### Assignment
Output the data unchanged and complete, minus the images.

#### Data section

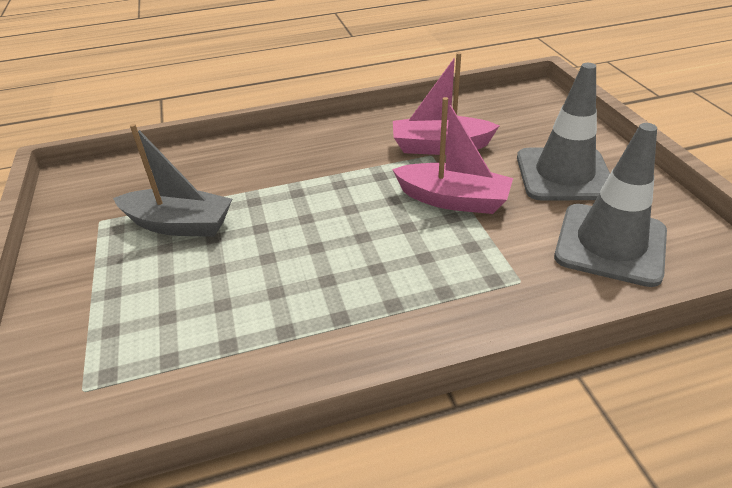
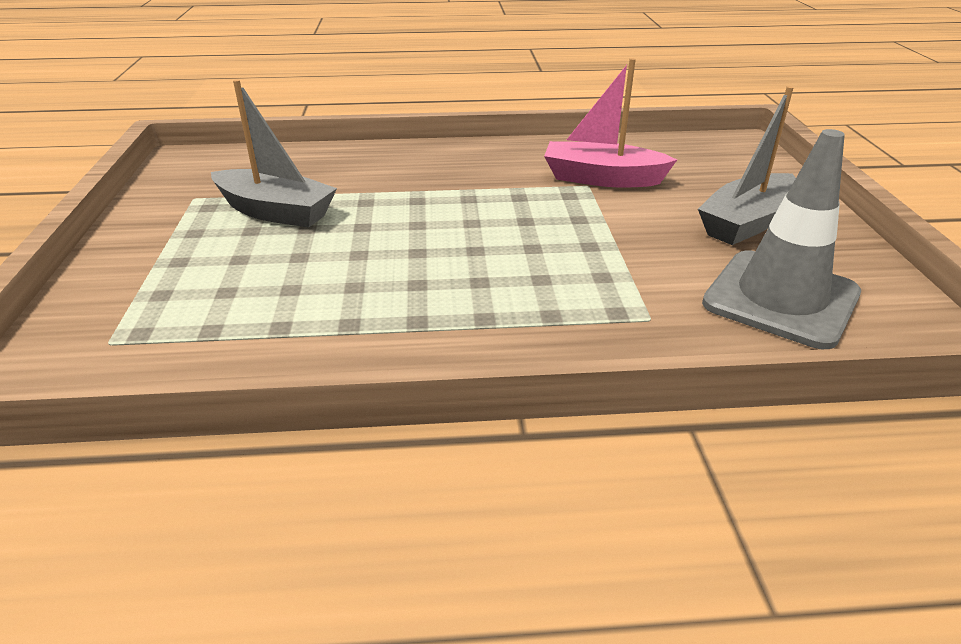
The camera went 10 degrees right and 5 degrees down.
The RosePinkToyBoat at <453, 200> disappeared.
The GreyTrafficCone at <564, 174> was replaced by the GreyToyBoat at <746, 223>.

########

### Exercise result
The camera went 10 degrees right and 5 degrees down.
The RosePinkToyBoat at <453, 200> disappeared.
The GreyTrafficCone at <564, 174> was replaced by the GreyToyBoat at <746, 223>.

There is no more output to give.